WHAT THE EXERCISE ASKS:
Each entry below should be written out exactly as it is, with no pictures.

------------------------------

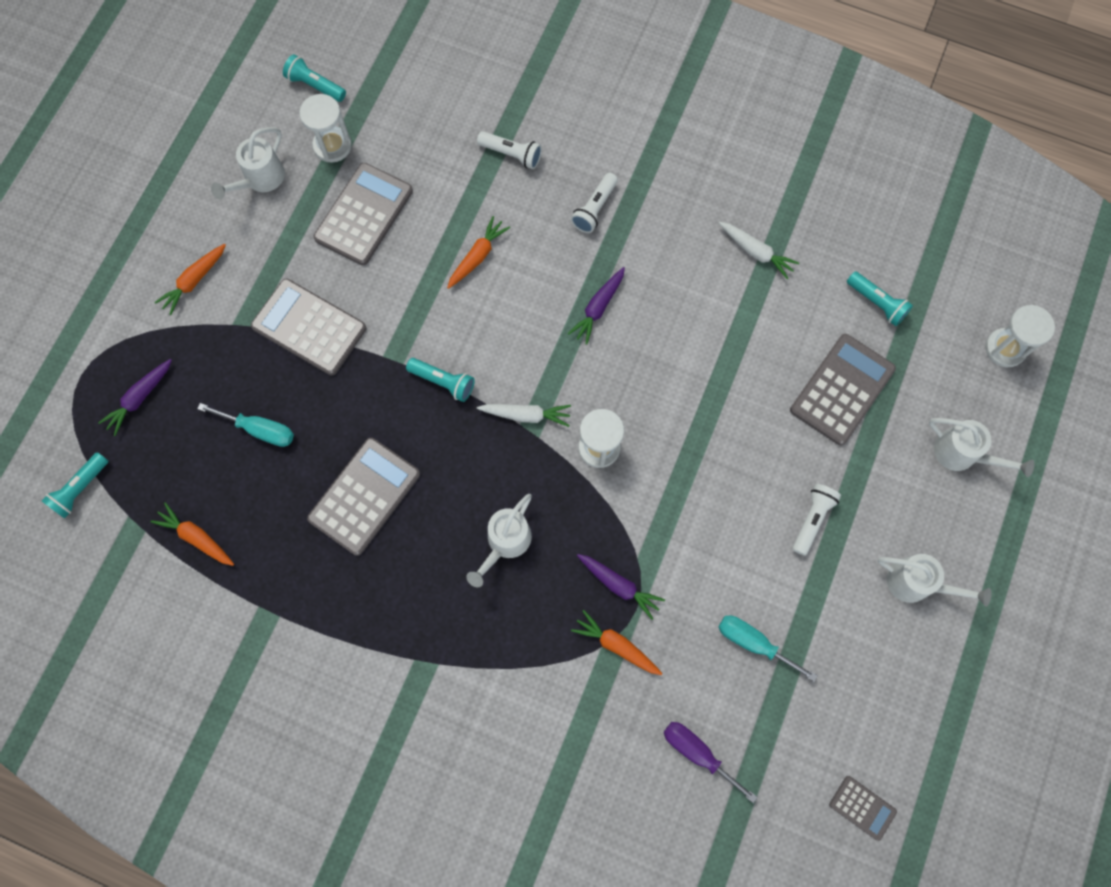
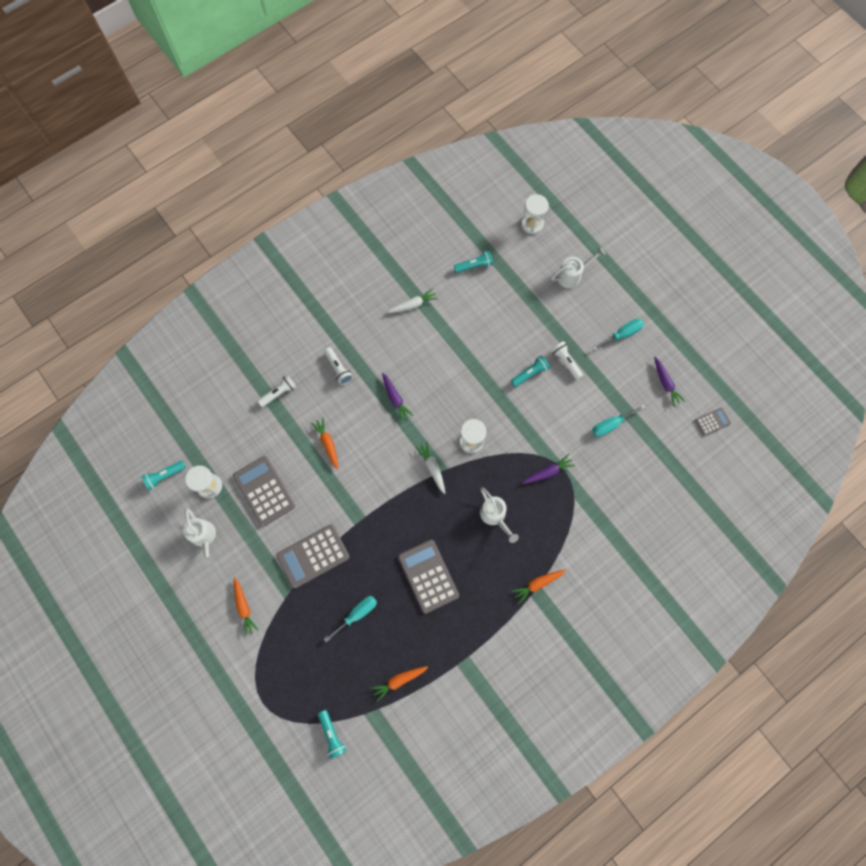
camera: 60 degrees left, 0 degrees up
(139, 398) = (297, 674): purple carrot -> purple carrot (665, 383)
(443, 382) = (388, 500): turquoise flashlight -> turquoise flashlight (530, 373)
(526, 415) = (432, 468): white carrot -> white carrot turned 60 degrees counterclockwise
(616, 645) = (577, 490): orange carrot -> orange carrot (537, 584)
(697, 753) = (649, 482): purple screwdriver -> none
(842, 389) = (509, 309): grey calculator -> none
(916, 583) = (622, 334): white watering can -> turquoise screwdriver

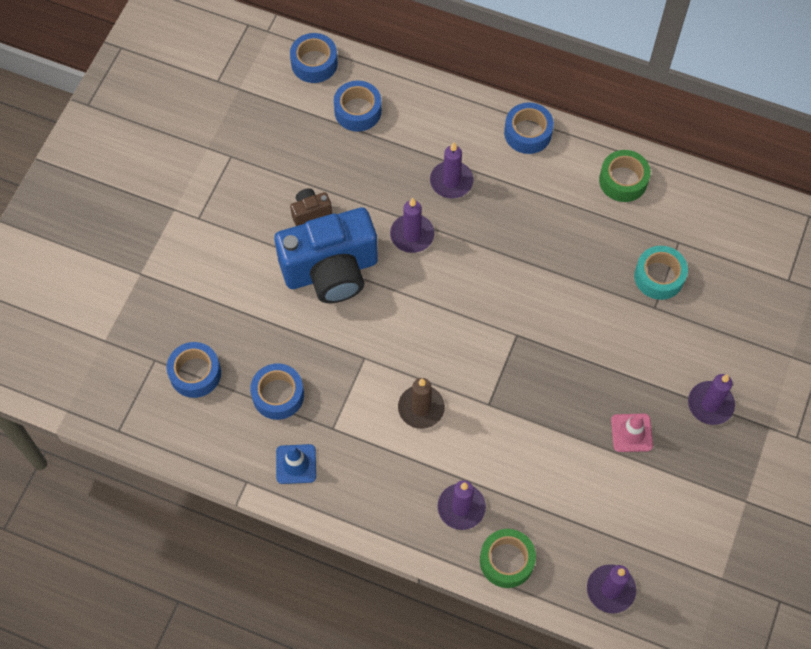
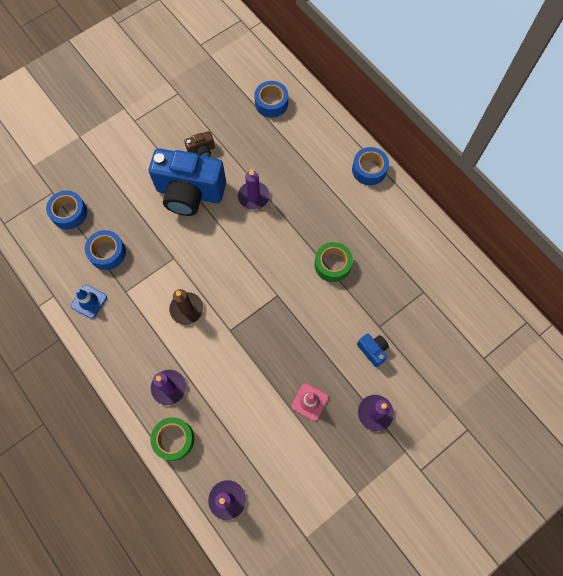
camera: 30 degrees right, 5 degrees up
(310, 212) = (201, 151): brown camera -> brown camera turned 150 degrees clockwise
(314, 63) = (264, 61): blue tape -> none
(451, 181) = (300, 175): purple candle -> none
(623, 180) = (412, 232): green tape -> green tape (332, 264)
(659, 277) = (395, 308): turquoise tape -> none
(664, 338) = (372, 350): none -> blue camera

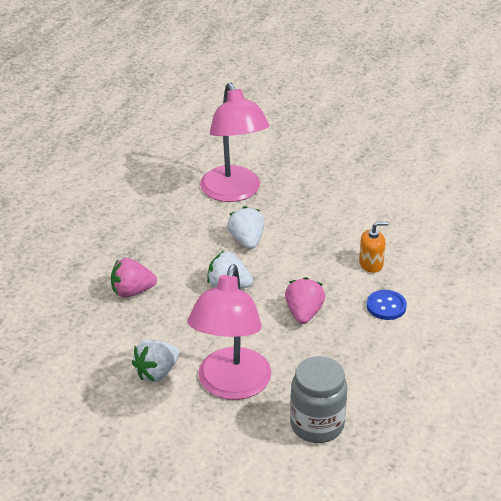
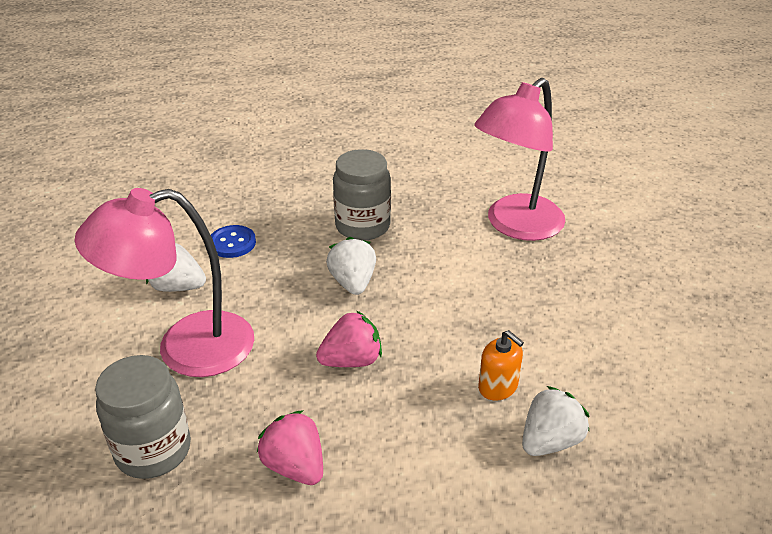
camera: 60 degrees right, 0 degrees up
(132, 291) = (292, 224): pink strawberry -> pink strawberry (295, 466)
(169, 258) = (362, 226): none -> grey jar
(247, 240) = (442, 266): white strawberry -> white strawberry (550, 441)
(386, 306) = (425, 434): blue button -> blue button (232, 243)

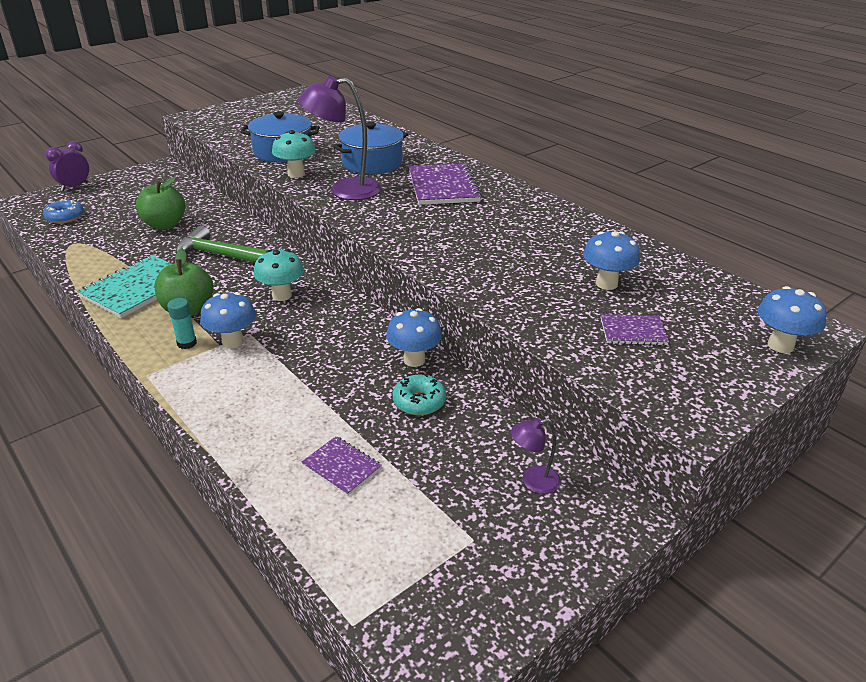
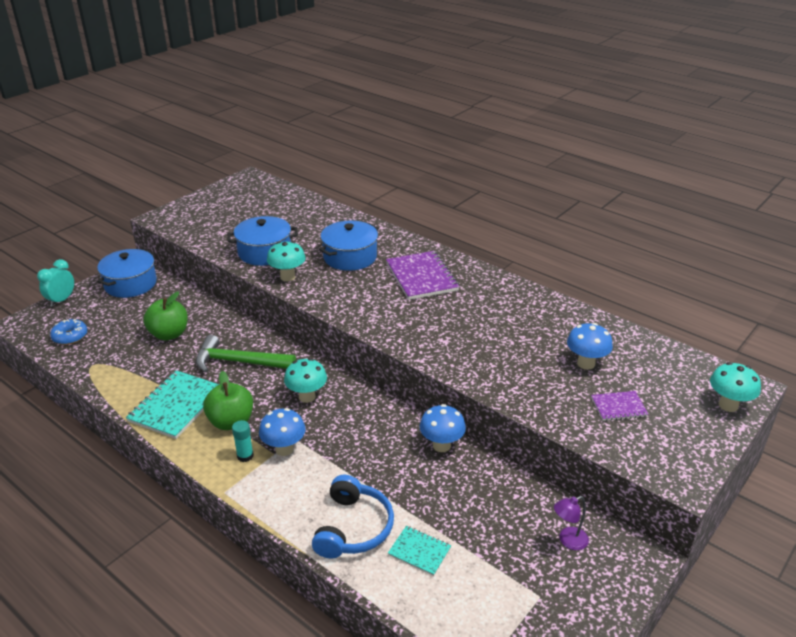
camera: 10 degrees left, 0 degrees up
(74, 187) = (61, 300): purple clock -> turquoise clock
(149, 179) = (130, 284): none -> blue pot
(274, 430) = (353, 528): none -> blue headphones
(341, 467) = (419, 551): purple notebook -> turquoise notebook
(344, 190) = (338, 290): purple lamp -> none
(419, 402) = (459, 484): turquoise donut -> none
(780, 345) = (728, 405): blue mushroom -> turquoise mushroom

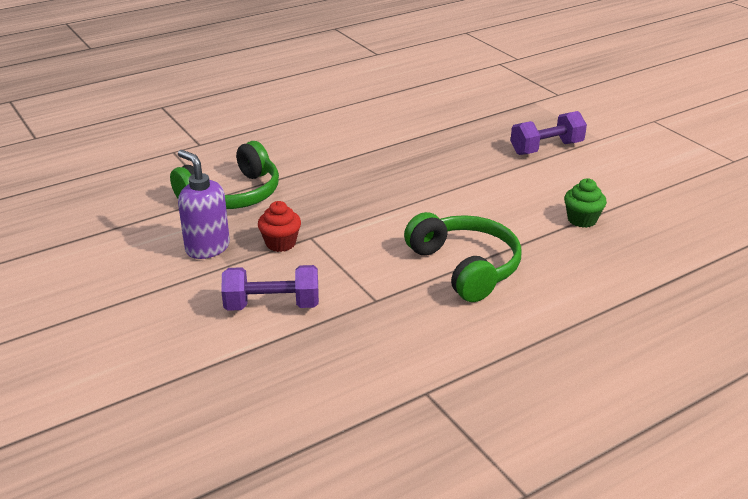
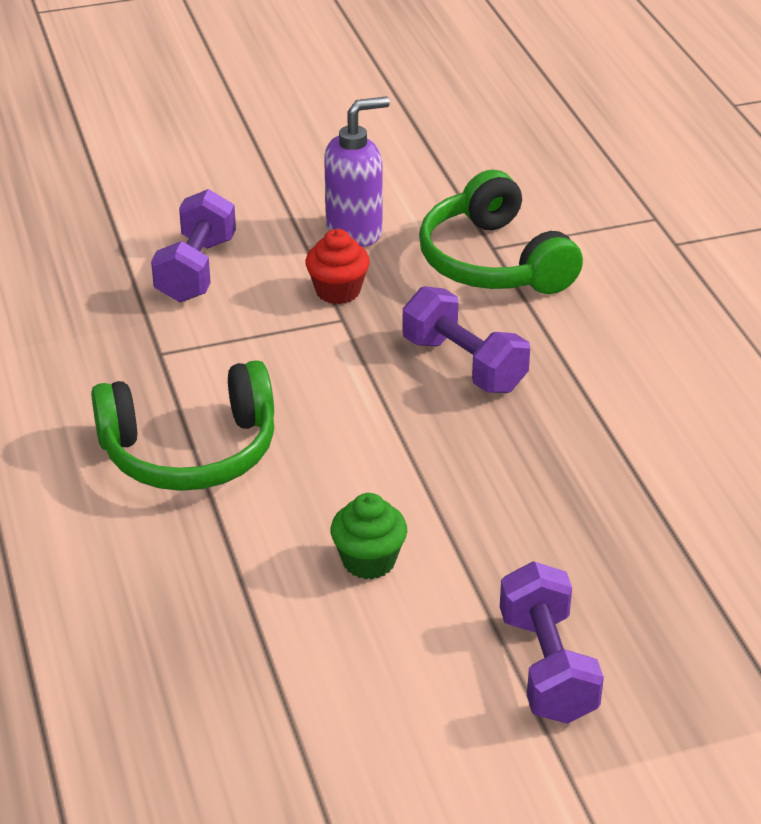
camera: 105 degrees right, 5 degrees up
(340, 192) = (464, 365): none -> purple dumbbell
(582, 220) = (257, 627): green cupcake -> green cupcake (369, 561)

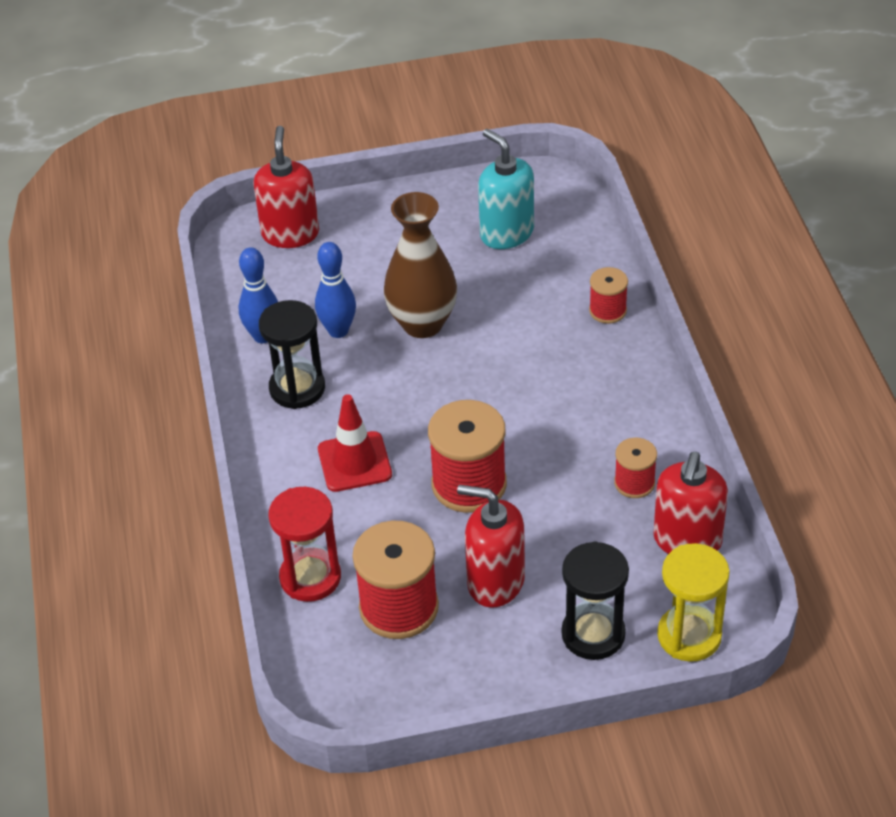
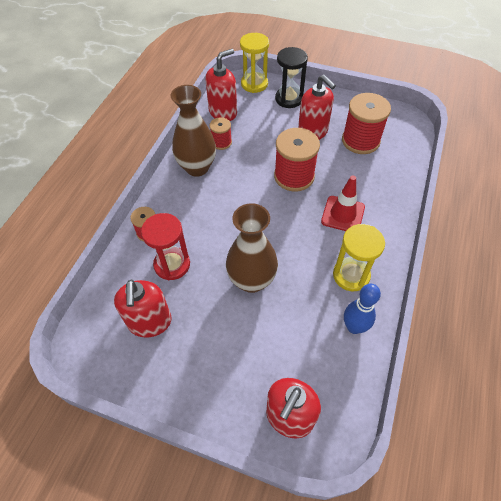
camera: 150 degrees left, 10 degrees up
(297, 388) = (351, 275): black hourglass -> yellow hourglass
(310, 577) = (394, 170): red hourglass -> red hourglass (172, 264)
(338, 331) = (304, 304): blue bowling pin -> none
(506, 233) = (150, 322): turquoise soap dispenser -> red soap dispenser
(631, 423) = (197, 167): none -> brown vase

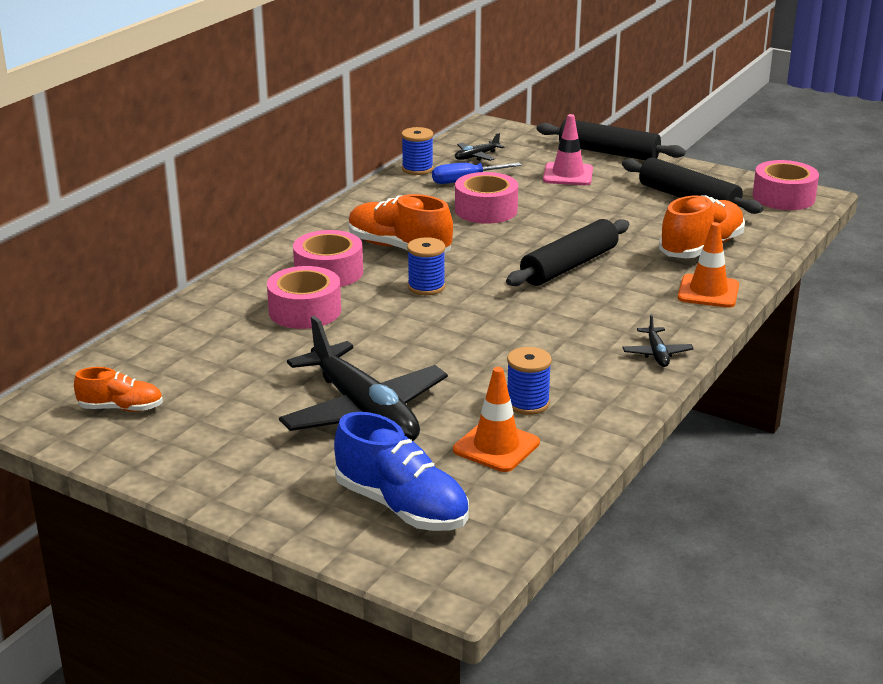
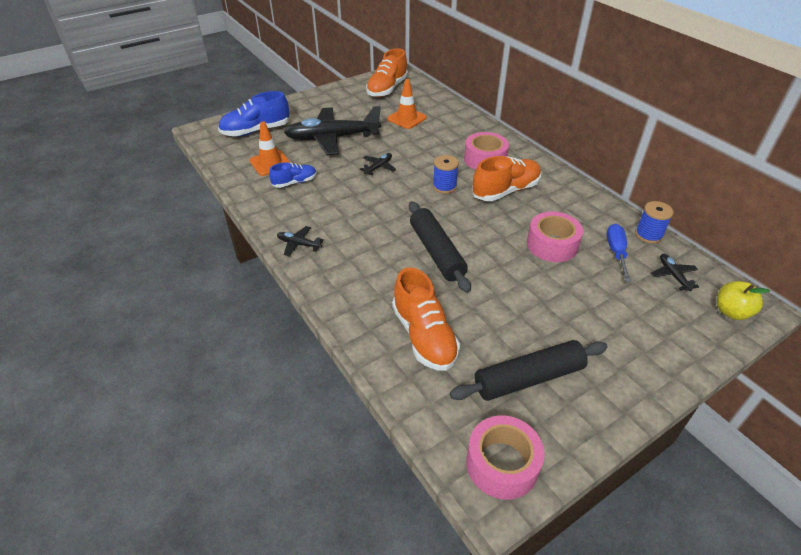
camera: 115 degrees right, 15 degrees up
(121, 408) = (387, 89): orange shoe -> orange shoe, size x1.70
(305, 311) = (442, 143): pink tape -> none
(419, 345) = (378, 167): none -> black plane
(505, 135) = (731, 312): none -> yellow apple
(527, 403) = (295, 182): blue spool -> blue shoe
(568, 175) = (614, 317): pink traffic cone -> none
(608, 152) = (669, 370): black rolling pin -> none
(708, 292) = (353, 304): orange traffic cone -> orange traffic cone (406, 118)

------------------------------

OUTPUT FOR THIS EXERCISE:
camera: 60 degrees left, 0 degrees up
(139, 398) = (297, 674): purple carrot -> purple carrot (665, 383)
(443, 382) = (388, 500): turquoise flashlight -> turquoise flashlight (530, 373)
(526, 415) = (432, 468): white carrot -> white carrot turned 60 degrees counterclockwise
(616, 645) = (577, 490): orange carrot -> orange carrot (537, 584)
(697, 753) = (649, 482): purple screwdriver -> none
(842, 389) = (509, 309): grey calculator -> none
(916, 583) = (622, 334): white watering can -> turquoise screwdriver

camera: 30 degrees right, 5 degrees up
(310, 212) = (201, 151): brown camera -> brown camera turned 150 degrees clockwise
(314, 63) = (264, 61): blue tape -> none
(451, 181) = (300, 175): purple candle -> none
(623, 180) = (412, 232): green tape -> green tape (332, 264)
(659, 277) = (395, 308): turquoise tape -> none
(664, 338) = (372, 350): none -> blue camera

camera: 60 degrees right, 0 degrees up
(132, 291) = (292, 224): pink strawberry -> pink strawberry (295, 466)
(169, 258) = (362, 226): none -> grey jar
(247, 240) = (442, 266): white strawberry -> white strawberry (550, 441)
(386, 306) = (425, 434): blue button -> blue button (232, 243)

camera: 10 degrees left, 0 degrees up
(74, 187) = (61, 300): purple clock -> turquoise clock
(149, 179) = (130, 284): none -> blue pot
(274, 430) = (353, 528): none -> blue headphones
(341, 467) = (419, 551): purple notebook -> turquoise notebook
(344, 190) = (338, 290): purple lamp -> none
(419, 402) = (459, 484): turquoise donut -> none
(780, 345) = (728, 405): blue mushroom -> turquoise mushroom

camera: 105 degrees right, 5 degrees up
(340, 192) = (464, 365): none -> purple dumbbell
(582, 220) = (257, 627): green cupcake -> green cupcake (369, 561)

camera: 150 degrees left, 10 degrees up
(297, 388) = (351, 275): black hourglass -> yellow hourglass
(310, 577) = (394, 170): red hourglass -> red hourglass (172, 264)
(338, 331) = (304, 304): blue bowling pin -> none
(506, 233) = (150, 322): turquoise soap dispenser -> red soap dispenser
(631, 423) = (197, 167): none -> brown vase

camera: 115 degrees right, 15 degrees up
(121, 408) = (387, 89): orange shoe -> orange shoe, size x1.70
(305, 311) = (442, 143): pink tape -> none
(419, 345) = (378, 167): none -> black plane
(505, 135) = (731, 312): none -> yellow apple
(527, 403) = (295, 182): blue spool -> blue shoe
(568, 175) = (614, 317): pink traffic cone -> none
(608, 152) = (669, 370): black rolling pin -> none
(708, 292) = (353, 304): orange traffic cone -> orange traffic cone (406, 118)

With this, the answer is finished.